- WHAT IS NEEDED: Which lines in the rows below contain the string "kern"? Extract each of them.

(Recorded data)
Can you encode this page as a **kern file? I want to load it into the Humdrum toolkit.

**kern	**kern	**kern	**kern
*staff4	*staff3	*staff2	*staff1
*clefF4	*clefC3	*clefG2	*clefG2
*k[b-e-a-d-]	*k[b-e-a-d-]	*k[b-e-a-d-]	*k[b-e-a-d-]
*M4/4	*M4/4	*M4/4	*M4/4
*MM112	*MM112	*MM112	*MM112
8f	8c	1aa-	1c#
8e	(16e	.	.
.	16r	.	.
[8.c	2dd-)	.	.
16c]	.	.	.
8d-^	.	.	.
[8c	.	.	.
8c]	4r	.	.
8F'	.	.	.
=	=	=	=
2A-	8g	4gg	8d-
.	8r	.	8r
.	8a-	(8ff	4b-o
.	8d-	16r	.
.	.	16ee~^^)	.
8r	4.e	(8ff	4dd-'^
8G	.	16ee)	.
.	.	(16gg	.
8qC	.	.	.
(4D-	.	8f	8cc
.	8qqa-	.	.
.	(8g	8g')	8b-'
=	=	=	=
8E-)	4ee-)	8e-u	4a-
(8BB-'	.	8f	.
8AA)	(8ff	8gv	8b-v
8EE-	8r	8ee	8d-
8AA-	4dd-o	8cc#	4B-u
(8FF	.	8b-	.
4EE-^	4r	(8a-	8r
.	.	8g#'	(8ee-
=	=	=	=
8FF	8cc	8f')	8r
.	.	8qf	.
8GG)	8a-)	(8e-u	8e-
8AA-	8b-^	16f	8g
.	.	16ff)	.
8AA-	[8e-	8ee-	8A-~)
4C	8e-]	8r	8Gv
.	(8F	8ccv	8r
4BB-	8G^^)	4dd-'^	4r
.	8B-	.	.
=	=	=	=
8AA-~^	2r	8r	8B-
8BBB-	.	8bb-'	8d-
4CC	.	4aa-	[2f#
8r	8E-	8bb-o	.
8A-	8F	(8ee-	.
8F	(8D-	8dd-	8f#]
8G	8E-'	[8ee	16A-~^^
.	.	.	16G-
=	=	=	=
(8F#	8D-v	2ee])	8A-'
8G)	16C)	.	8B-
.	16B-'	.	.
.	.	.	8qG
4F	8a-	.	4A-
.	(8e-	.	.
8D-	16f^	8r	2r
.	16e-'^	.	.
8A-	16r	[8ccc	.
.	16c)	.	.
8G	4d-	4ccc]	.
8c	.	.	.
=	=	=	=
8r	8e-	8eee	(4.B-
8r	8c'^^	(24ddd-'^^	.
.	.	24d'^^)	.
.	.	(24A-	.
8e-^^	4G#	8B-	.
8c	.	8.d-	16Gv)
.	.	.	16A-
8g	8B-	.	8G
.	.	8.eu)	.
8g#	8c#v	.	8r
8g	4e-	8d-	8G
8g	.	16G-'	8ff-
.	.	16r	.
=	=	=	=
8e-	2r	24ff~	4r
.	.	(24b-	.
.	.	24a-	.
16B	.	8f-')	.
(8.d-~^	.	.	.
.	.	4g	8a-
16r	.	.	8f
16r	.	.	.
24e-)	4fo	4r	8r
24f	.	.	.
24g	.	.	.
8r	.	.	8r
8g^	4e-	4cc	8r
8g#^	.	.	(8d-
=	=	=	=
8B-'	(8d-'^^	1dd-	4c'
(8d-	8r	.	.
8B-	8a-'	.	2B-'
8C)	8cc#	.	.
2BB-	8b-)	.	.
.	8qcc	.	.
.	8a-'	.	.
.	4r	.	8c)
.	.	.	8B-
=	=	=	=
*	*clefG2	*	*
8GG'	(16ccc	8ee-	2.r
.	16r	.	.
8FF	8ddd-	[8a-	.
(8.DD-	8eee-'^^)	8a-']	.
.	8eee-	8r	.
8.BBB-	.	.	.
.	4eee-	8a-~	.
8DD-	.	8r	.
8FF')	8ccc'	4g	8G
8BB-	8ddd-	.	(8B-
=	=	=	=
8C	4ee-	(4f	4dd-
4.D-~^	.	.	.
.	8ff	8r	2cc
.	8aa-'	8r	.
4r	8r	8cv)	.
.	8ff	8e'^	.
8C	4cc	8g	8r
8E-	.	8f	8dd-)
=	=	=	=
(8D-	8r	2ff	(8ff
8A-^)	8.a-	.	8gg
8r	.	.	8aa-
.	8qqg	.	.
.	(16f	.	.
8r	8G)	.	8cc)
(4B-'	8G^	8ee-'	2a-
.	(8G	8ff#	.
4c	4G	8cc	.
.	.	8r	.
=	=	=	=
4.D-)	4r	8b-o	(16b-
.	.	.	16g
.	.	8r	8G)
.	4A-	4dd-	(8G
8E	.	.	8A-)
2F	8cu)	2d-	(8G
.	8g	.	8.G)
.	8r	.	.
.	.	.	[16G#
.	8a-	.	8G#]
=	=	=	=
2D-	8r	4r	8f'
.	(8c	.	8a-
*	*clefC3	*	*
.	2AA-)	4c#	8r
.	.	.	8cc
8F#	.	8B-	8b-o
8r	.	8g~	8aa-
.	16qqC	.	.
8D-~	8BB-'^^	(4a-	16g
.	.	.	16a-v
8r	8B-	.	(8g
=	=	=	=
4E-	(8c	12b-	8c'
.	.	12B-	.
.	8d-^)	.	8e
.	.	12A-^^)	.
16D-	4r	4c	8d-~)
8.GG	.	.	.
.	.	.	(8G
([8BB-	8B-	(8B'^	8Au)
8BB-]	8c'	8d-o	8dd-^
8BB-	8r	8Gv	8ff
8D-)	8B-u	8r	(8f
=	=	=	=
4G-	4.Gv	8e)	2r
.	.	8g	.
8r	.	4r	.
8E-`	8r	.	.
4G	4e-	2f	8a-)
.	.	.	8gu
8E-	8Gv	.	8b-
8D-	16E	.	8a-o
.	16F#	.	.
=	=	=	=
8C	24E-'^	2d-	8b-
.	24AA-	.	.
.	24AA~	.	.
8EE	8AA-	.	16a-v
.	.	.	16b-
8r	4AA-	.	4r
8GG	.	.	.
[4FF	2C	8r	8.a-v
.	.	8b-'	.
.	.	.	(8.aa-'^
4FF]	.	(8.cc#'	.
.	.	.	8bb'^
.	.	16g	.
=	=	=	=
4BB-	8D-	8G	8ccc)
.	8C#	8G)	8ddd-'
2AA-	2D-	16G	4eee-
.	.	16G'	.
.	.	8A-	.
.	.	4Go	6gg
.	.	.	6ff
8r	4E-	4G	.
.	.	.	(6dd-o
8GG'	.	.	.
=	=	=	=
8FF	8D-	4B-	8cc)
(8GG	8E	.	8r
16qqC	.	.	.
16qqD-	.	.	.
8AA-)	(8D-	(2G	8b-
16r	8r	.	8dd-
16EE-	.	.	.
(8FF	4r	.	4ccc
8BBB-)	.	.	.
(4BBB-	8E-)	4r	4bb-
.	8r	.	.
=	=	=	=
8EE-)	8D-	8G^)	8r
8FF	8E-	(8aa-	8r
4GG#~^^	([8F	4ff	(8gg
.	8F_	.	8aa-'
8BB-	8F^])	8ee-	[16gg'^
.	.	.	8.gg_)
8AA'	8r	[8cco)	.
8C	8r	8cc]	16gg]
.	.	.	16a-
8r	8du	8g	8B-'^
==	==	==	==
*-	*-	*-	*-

- COMPLETED TASK:
Can you encode this page as a **kern file? I want to load it into the Humdrum toolkit.
**kern	**kern	**kern	**kern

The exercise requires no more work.